:: The records ::
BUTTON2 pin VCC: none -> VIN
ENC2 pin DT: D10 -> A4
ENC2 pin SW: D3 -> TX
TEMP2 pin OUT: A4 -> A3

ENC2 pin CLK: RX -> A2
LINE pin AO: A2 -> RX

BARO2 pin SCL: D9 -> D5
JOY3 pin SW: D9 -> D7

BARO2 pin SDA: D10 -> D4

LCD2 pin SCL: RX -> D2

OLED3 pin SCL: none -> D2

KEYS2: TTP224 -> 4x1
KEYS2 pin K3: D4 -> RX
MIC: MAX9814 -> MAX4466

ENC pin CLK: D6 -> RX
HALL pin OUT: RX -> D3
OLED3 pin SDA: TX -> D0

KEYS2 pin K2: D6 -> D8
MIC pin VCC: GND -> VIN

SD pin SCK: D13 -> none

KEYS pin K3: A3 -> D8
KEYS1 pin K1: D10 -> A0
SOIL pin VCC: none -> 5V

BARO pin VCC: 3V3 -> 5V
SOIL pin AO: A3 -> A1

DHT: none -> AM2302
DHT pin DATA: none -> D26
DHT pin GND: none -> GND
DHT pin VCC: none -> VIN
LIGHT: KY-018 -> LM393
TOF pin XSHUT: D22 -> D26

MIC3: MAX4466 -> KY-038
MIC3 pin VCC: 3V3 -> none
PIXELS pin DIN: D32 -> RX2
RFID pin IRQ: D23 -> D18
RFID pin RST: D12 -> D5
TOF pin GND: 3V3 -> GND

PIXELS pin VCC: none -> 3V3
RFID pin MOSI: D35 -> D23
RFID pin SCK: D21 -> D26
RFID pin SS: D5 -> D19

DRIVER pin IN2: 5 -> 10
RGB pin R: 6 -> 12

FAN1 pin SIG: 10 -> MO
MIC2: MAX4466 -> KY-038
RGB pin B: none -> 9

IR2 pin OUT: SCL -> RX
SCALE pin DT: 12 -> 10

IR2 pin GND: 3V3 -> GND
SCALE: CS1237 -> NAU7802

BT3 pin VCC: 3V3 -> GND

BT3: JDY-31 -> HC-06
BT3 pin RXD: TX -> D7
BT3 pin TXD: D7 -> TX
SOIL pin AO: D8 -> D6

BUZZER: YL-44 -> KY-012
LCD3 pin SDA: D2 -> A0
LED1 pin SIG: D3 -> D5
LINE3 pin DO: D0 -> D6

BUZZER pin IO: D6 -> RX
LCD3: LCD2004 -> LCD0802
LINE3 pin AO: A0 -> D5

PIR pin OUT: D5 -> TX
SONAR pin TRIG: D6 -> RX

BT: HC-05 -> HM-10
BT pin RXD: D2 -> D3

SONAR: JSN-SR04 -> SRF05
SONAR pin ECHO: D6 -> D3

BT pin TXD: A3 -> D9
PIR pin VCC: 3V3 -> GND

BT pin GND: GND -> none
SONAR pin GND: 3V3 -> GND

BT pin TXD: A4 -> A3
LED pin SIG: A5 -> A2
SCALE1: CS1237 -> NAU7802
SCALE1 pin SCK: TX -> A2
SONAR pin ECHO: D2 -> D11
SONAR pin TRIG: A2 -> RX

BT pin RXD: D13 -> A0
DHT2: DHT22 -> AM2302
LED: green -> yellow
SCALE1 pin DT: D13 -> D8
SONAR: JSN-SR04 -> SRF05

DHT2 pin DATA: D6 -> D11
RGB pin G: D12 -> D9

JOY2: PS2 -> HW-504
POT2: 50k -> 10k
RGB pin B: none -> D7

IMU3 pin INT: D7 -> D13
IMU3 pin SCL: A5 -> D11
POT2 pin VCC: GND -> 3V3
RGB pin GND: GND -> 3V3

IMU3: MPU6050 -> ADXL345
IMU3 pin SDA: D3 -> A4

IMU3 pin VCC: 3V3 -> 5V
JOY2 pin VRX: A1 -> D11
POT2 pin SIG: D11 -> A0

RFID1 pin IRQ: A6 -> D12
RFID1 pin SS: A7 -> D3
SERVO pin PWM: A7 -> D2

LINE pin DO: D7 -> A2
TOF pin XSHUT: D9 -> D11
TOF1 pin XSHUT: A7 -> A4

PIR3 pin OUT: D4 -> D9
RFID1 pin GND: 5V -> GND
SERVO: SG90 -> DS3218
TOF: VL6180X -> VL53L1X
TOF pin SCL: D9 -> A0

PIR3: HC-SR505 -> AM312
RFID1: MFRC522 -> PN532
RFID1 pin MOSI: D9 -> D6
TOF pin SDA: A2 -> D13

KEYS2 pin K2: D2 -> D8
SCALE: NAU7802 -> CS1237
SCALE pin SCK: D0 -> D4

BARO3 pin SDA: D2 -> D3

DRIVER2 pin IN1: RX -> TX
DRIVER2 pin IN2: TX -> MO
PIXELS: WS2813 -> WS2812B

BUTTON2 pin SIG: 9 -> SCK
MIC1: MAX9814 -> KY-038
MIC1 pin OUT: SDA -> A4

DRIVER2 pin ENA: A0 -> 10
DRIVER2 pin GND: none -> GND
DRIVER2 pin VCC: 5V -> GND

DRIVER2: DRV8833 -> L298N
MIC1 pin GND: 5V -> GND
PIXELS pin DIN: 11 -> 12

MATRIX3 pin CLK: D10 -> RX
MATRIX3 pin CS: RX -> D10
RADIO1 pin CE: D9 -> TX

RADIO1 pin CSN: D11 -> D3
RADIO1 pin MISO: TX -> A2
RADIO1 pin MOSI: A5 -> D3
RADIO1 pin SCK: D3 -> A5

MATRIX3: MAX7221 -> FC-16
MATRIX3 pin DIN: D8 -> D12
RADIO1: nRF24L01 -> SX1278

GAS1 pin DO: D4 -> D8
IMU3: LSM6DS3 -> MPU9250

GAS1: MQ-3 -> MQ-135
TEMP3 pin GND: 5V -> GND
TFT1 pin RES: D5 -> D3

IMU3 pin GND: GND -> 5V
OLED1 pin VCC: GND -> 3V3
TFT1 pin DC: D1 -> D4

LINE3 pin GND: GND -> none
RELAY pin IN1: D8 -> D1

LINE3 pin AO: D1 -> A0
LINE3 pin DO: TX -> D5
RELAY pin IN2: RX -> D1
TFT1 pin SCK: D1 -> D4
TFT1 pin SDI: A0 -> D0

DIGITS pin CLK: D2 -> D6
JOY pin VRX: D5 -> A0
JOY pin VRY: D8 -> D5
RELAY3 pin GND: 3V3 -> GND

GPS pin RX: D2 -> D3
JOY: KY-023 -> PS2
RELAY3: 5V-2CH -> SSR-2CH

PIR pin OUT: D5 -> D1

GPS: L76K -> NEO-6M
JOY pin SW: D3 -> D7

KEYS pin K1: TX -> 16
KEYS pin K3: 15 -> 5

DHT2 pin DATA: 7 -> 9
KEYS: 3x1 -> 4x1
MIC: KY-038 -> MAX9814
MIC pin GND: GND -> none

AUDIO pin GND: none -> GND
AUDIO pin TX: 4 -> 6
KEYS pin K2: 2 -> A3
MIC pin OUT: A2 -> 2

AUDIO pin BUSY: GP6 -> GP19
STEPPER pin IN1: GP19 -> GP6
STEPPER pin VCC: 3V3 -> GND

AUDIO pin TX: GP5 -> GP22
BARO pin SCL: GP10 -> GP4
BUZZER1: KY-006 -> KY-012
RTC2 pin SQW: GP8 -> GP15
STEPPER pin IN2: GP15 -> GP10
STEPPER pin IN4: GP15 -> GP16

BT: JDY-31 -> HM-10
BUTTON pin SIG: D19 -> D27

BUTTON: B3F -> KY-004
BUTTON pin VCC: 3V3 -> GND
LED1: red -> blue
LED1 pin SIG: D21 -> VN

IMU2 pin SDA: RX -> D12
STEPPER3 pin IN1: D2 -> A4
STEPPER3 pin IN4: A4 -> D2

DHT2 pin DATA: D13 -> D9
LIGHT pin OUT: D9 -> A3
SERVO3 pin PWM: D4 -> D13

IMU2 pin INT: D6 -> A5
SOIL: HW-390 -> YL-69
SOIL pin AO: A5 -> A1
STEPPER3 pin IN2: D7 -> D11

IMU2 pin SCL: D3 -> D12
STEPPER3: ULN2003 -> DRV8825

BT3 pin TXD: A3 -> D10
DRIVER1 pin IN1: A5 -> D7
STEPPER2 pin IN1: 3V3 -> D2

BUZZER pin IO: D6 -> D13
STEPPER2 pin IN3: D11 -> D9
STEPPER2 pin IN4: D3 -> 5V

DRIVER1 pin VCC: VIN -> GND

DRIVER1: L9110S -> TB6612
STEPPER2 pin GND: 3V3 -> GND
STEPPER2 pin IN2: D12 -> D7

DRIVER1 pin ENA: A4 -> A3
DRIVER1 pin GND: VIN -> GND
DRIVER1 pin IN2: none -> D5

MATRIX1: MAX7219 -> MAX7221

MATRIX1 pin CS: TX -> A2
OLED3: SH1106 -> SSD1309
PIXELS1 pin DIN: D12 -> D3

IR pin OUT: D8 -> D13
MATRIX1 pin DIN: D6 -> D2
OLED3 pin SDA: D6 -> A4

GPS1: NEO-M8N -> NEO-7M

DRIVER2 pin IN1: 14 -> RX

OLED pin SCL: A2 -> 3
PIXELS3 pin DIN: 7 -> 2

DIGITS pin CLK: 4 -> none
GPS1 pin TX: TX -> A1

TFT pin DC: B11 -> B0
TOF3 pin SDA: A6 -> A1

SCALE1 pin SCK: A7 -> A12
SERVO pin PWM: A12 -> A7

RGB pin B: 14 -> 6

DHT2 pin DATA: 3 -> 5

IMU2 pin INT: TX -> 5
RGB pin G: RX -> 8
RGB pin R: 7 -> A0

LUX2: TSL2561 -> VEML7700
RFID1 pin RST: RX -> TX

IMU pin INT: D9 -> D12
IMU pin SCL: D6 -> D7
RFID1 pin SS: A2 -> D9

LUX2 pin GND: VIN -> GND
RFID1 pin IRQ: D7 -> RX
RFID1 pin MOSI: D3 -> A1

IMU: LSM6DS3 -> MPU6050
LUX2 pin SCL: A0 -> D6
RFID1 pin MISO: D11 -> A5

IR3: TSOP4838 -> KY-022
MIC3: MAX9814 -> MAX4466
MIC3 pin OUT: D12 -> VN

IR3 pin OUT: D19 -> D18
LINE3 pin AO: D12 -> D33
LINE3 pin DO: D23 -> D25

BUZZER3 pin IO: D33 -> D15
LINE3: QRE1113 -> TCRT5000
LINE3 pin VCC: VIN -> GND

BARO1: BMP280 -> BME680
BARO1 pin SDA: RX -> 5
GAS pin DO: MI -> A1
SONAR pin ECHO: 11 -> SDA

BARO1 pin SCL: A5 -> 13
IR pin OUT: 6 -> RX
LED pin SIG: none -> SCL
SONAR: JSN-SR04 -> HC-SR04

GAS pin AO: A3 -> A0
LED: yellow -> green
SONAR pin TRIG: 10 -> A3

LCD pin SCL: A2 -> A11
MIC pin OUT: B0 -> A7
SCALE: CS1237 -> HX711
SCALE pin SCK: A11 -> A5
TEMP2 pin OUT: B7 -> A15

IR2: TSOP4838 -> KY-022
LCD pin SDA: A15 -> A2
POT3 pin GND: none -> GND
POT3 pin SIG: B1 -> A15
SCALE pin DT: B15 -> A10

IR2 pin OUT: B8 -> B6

:: Aim of the task ::
Of all the entries above, retype exactly the lines from the line with "MIC: MAX9814 -> MAX4466" to the line with "RFID pin SS: D5 -> D19", both included, and no others.

:: Task output ::
MIC: MAX9814 -> MAX4466

ENC pin CLK: D6 -> RX
HALL pin OUT: RX -> D3
OLED3 pin SDA: TX -> D0

KEYS2 pin K2: D6 -> D8
MIC pin VCC: GND -> VIN

SD pin SCK: D13 -> none

KEYS pin K3: A3 -> D8
KEYS1 pin K1: D10 -> A0
SOIL pin VCC: none -> 5V

BARO pin VCC: 3V3 -> 5V
SOIL pin AO: A3 -> A1

DHT: none -> AM2302
DHT pin DATA: none -> D26
DHT pin GND: none -> GND
DHT pin VCC: none -> VIN
LIGHT: KY-018 -> LM393
TOF pin XSHUT: D22 -> D26

MIC3: MAX4466 -> KY-038
MIC3 pin VCC: 3V3 -> none
PIXELS pin DIN: D32 -> RX2
RFID pin IRQ: D23 -> D18
RFID pin RST: D12 -> D5
TOF pin GND: 3V3 -> GND

PIXELS pin VCC: none -> 3V3
RFID pin MOSI: D35 -> D23
RFID pin SCK: D21 -> D26
RFID pin SS: D5 -> D19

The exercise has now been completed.